PROVIDED RECORDS Start Marker
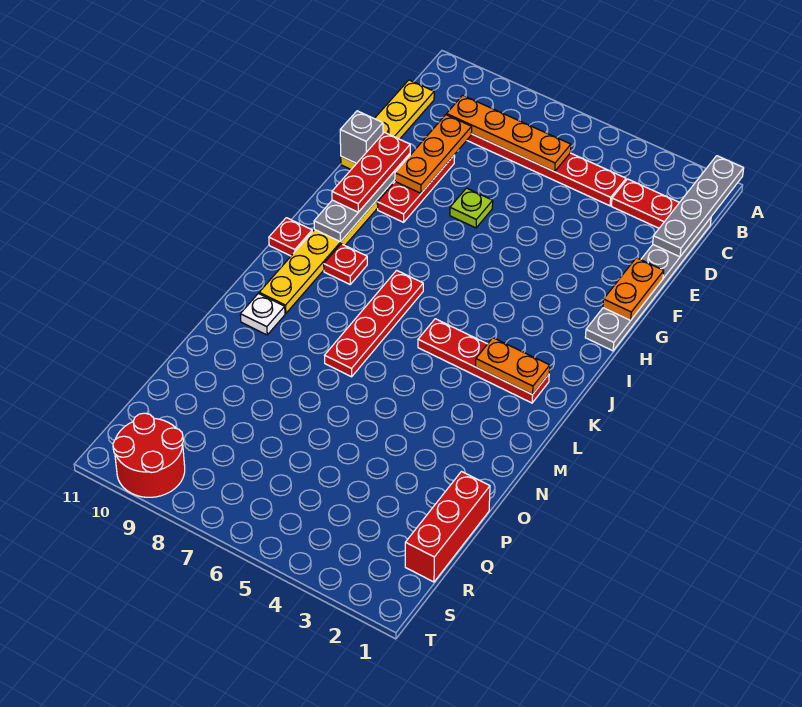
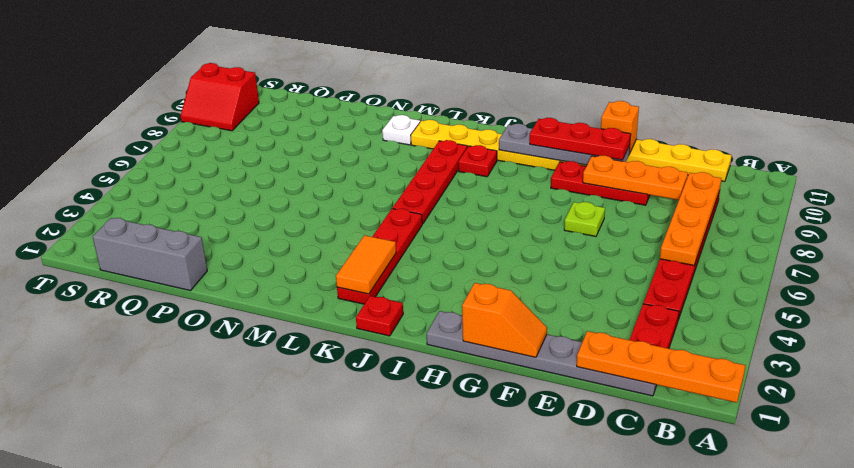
grey plate A1:D1 level 2 -> orange plate A1:D1 level 2
orange plate F1:G1 level 2 -> orange slope F1:G1 level 2 top G
grey brick F11 level 2 -> orange brick F11 level 2
red plate J7:M7 level 1 -> red plate K6:K9 level 1
red plate J11 level 1 -> red plate J1 level 1
orange plate K2:K3 level 2 -> orange tile K2:K3 level 2
red brick P1:R1 level 1 -> grey brick P1:R1 level 1
red round brick S9:T10 level 1 -> red slope S9:T10 level 1 top 10

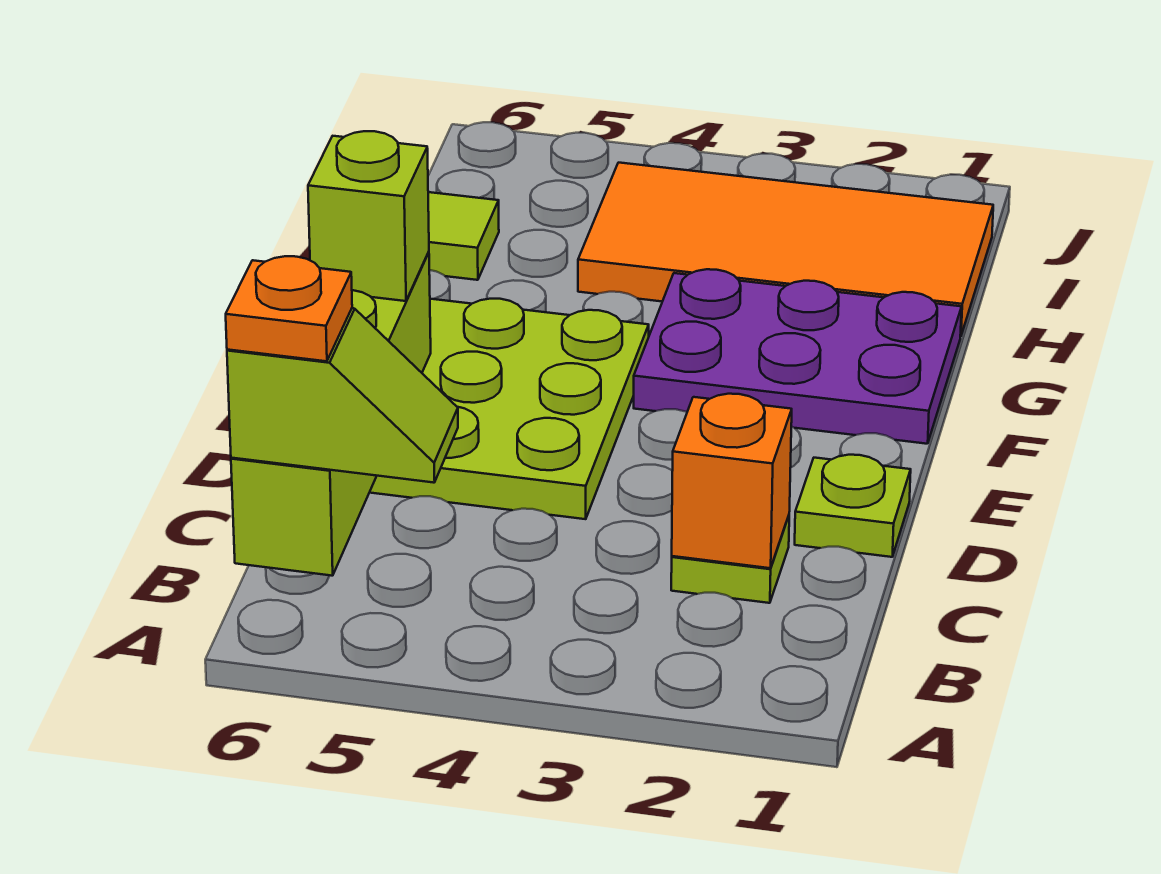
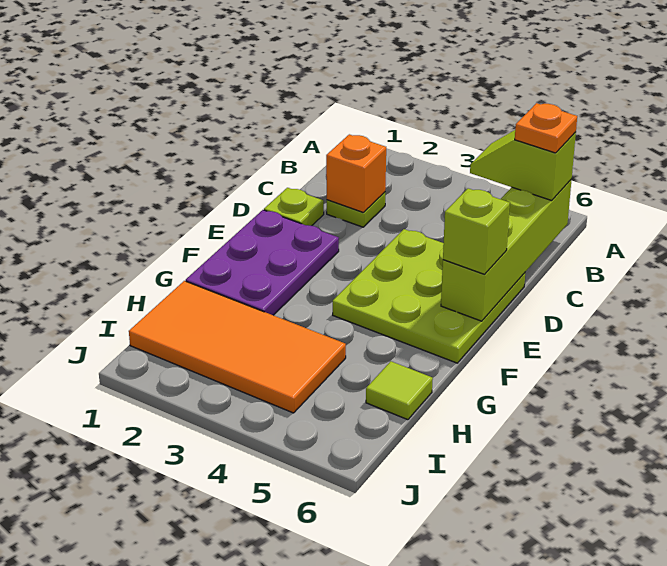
purple plate F1:G3 level 1 -> purple plate E1:G2 level 1

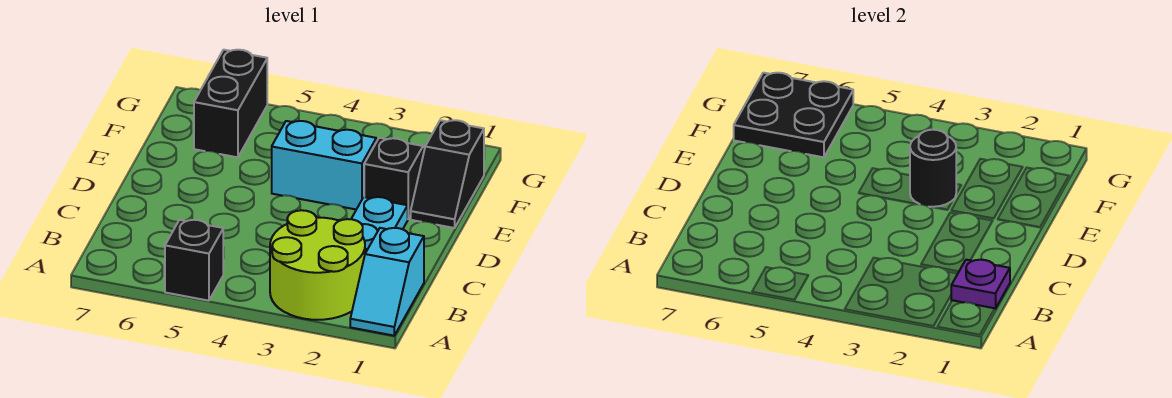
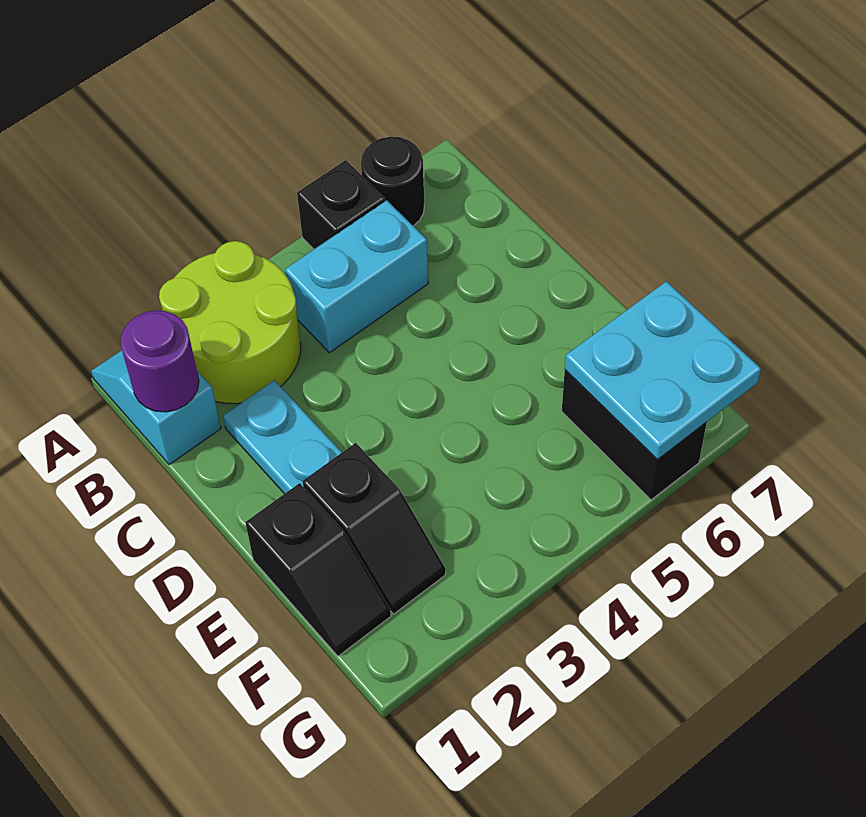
purple plate B1 level 2 -> purple round brick B1 level 2
black slope E1:F1 level 1 top F -> black slope E1:F1 level 1 top E
cyan brick E3:E4 level 1 -> cyan brick B4:B5 level 1
black round brick E3 level 2 -> black round brick A6 level 1
black plate F6:G7 level 2 -> cyan plate F6:G7 level 2

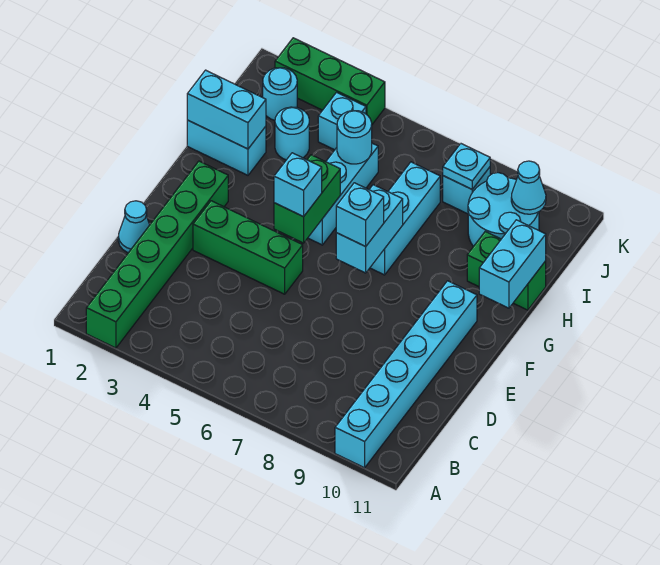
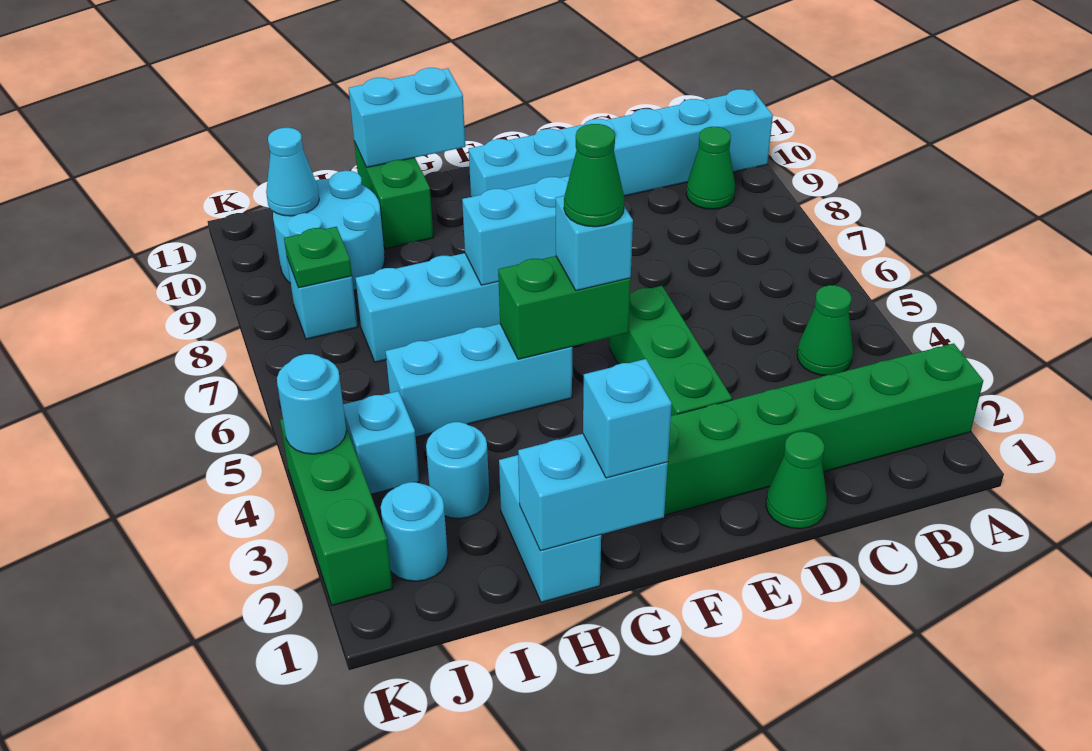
none -> green cone B4 level 1
none -> green cone B9 level 1
cyan cone D1 level 1 -> green cone D1 level 1
none -> green cone F5 level 4
cyan brick F7 level 3 -> cyan brick G1 level 3
cyan brick H1:H2 level 2 -> cyan brick G1:H1 level 2
cyan round brick I5 level 2 -> cyan round brick K4 level 2
cyan plate J8 level 2 -> green plate J8 level 2

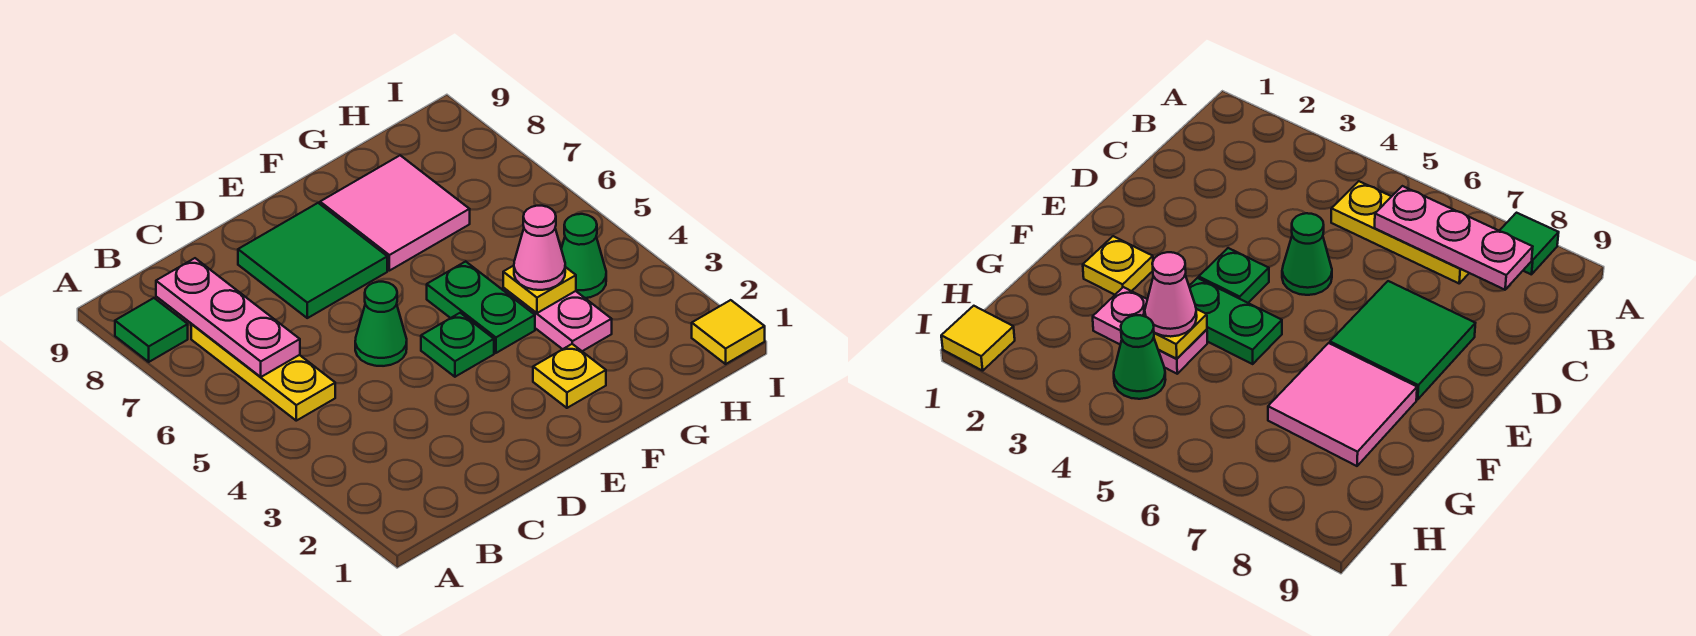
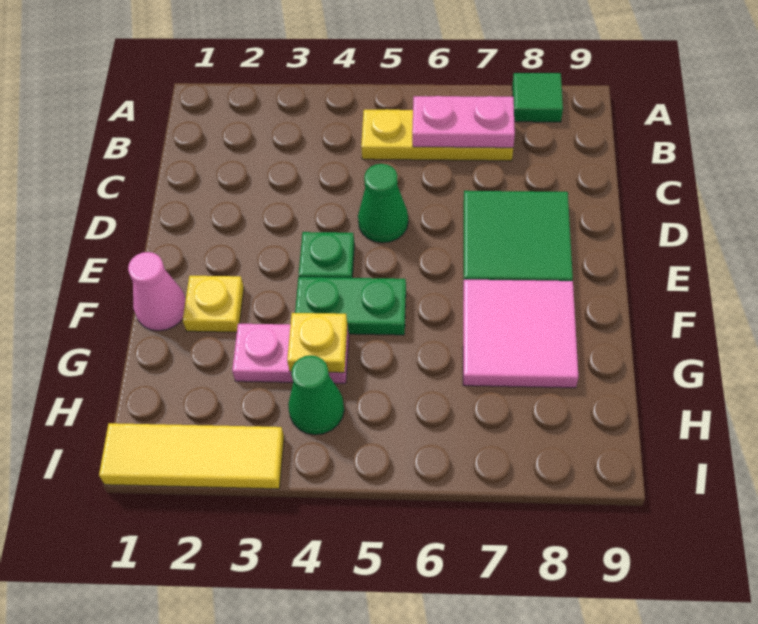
pink plate B6:B8 level 2 -> pink plate B6:B7 level 2
pink cone G4 level 3 -> pink cone F1 level 1
yellow tile I1 level 1 -> yellow tile I1:I3 level 1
PROVIDED RECORDS End Marker
▶ **WHAT TO DO**
Print the lines from the one containing "pink plate B6:B8" through the end of the material, word for word, and nothing else.

▶ **TASK SOLUTION**
pink plate B6:B8 level 2 -> pink plate B6:B7 level 2
pink cone G4 level 3 -> pink cone F1 level 1
yellow tile I1 level 1 -> yellow tile I1:I3 level 1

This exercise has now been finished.